══ SUPPLIED ENTRIES
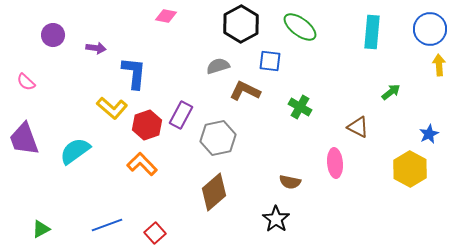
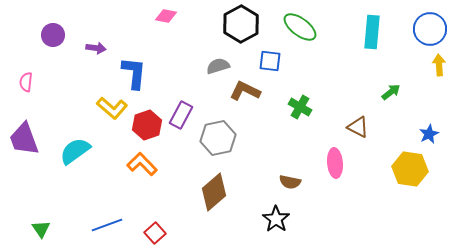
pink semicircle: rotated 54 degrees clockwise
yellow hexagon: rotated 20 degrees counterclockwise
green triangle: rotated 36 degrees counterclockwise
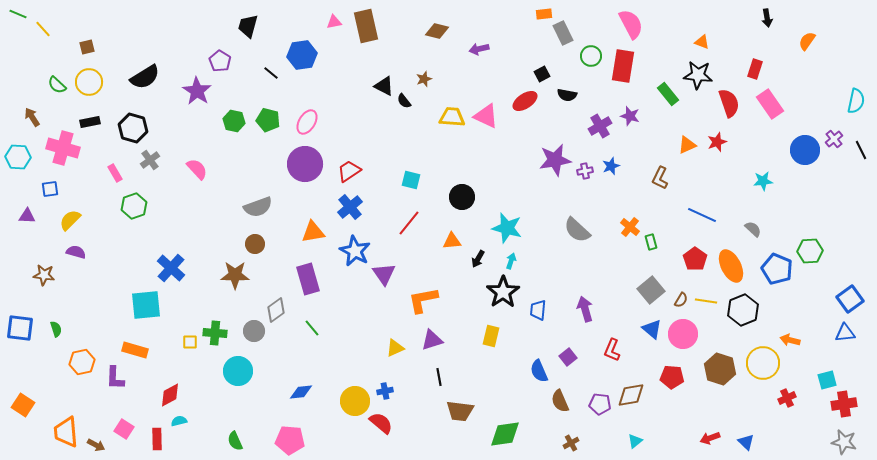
════
══ SUPPLIED ENTRIES
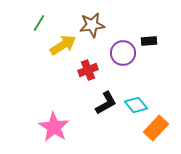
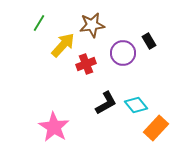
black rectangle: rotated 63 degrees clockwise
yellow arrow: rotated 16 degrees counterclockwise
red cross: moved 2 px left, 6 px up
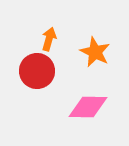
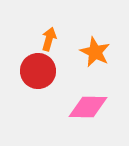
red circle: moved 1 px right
════
══ SUPPLIED ENTRIES
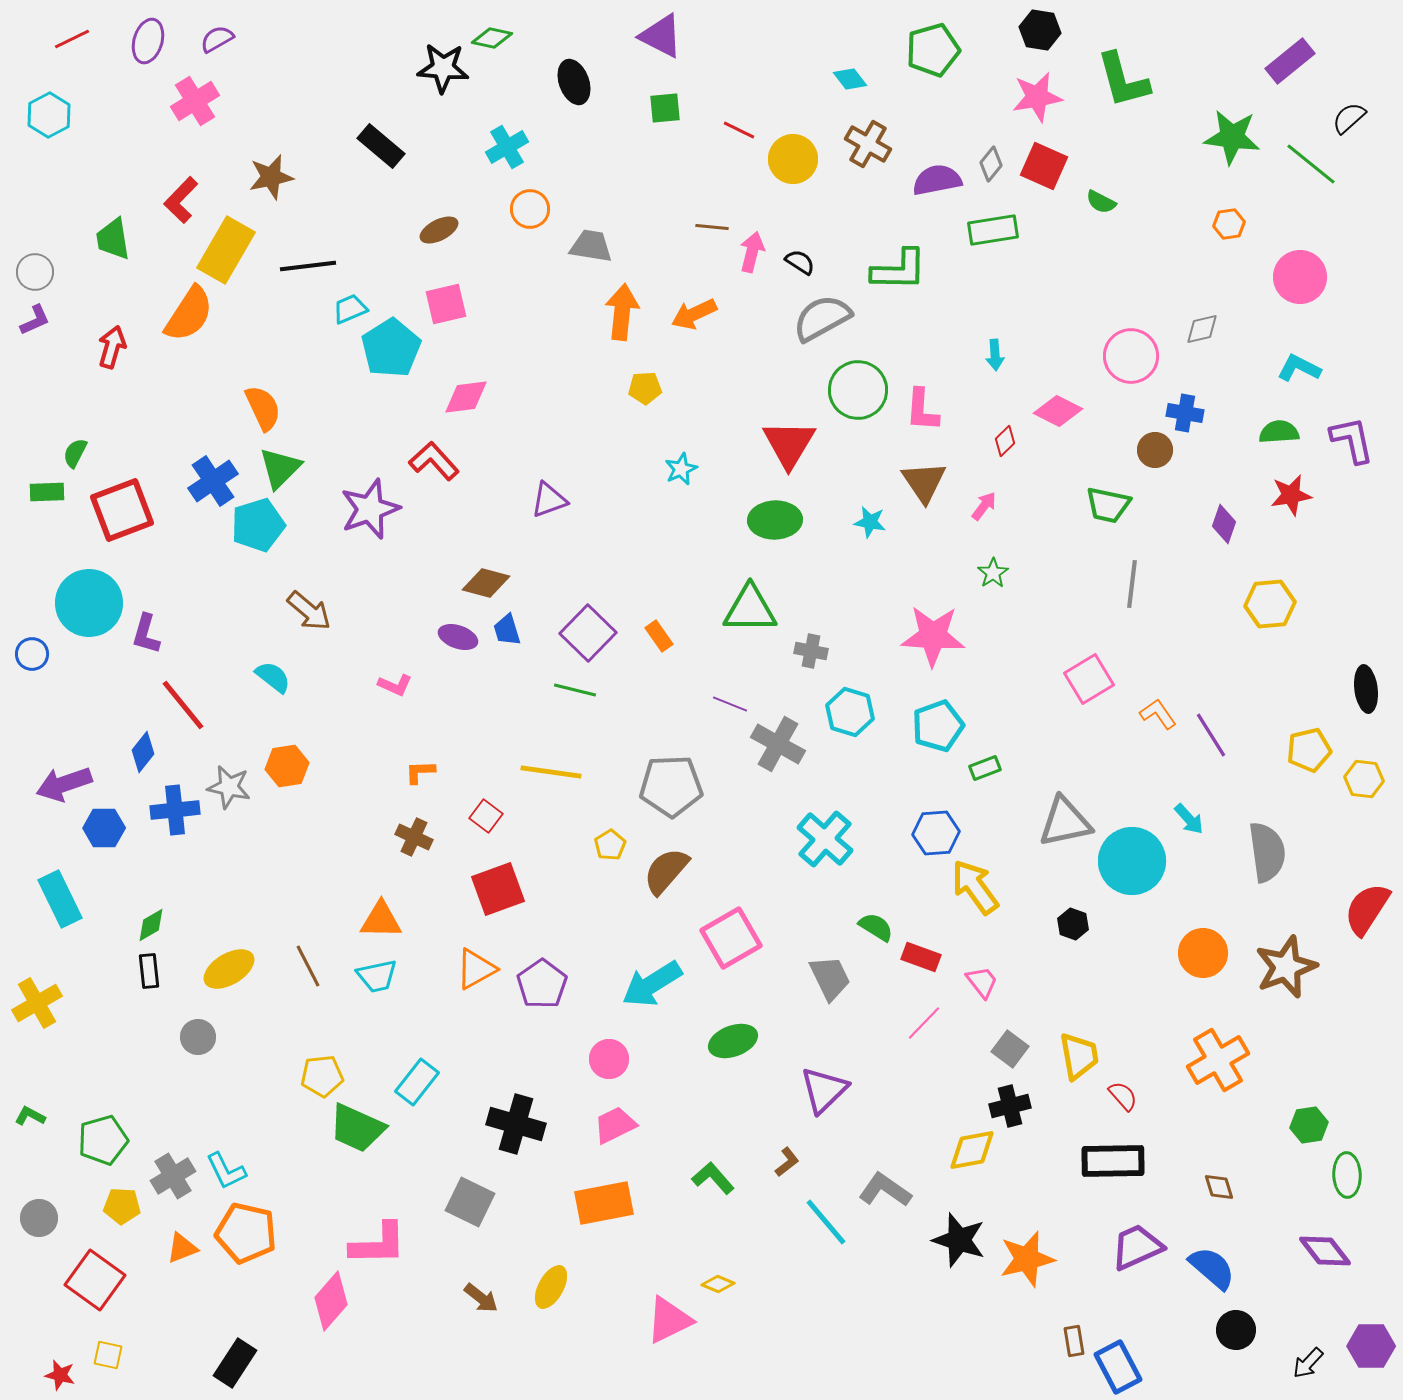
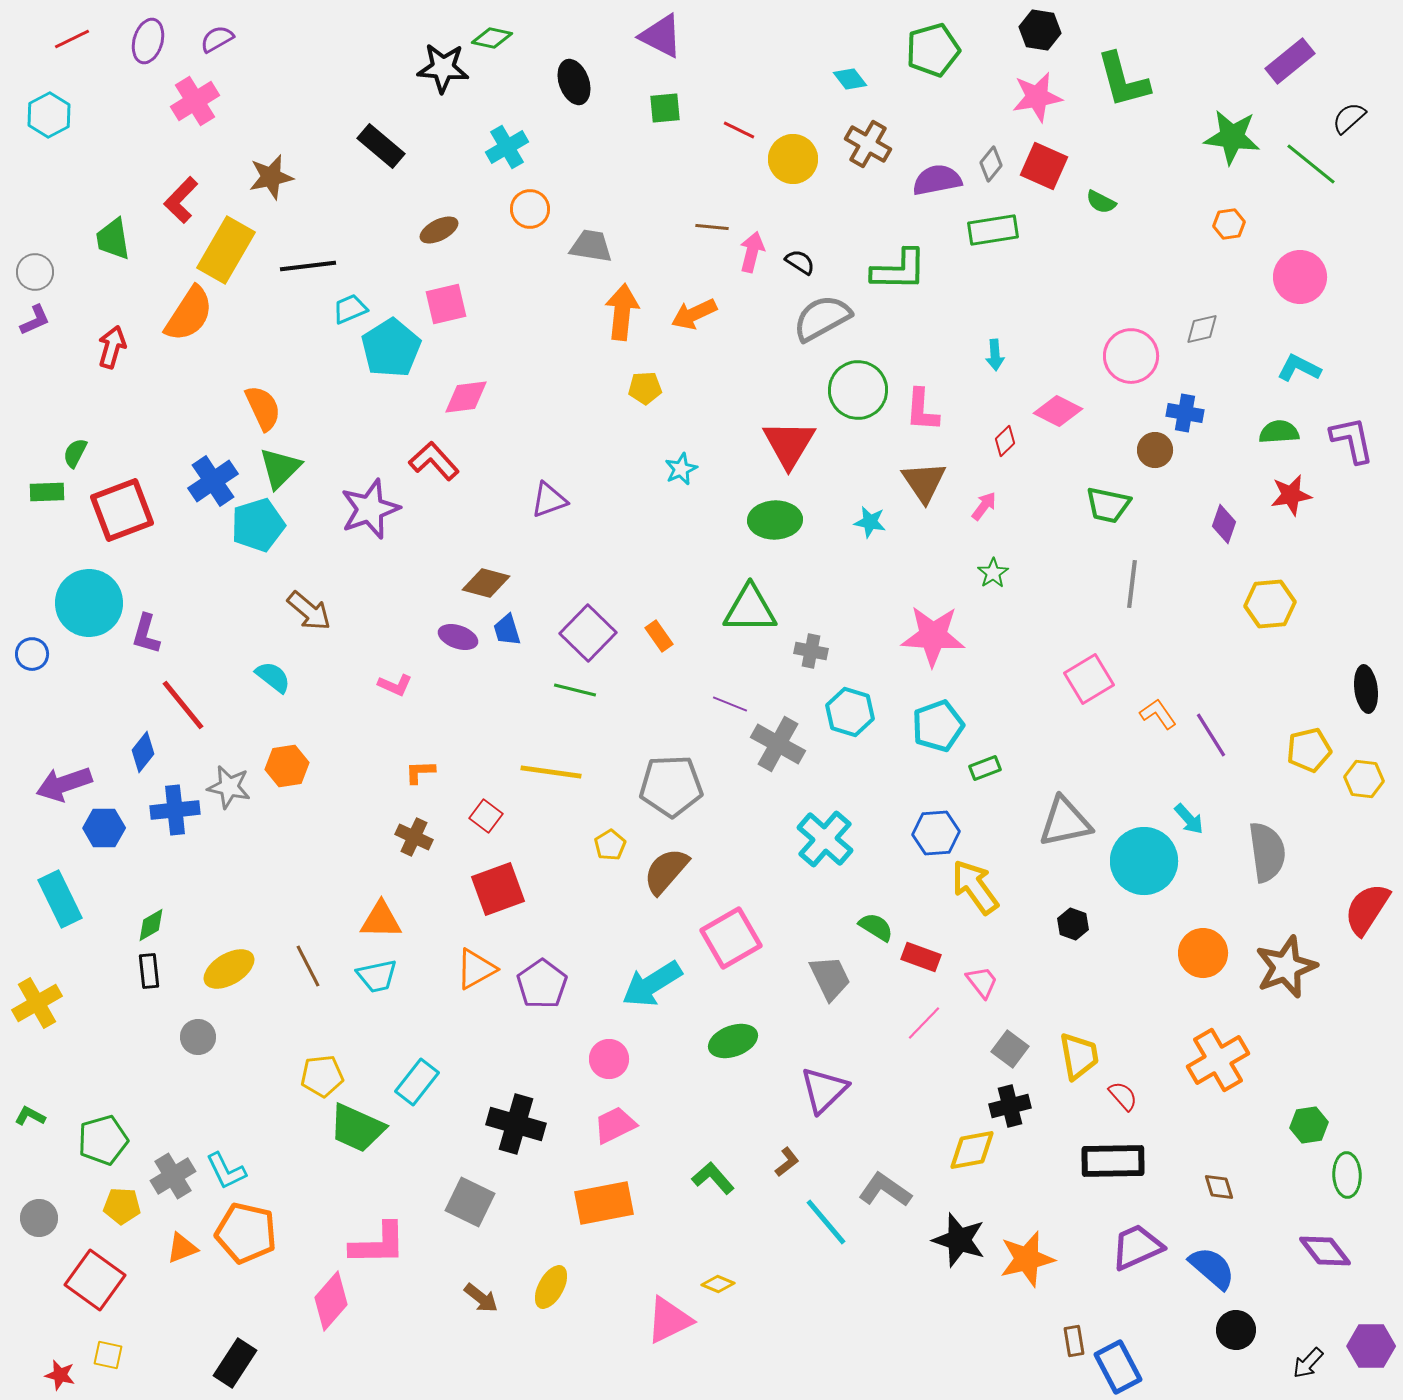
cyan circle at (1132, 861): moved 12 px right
════
EXERCISE AIM: Please copy the lines above exactly, starting at the line that holds "red cross: moved 2 px left, 6 px up" and ending at the line that holds "red circle: moved 1 px right"; include both, but no pictures.

COMPLETED EXERCISE:
red cross: moved 2 px left, 6 px up
red circle: moved 1 px right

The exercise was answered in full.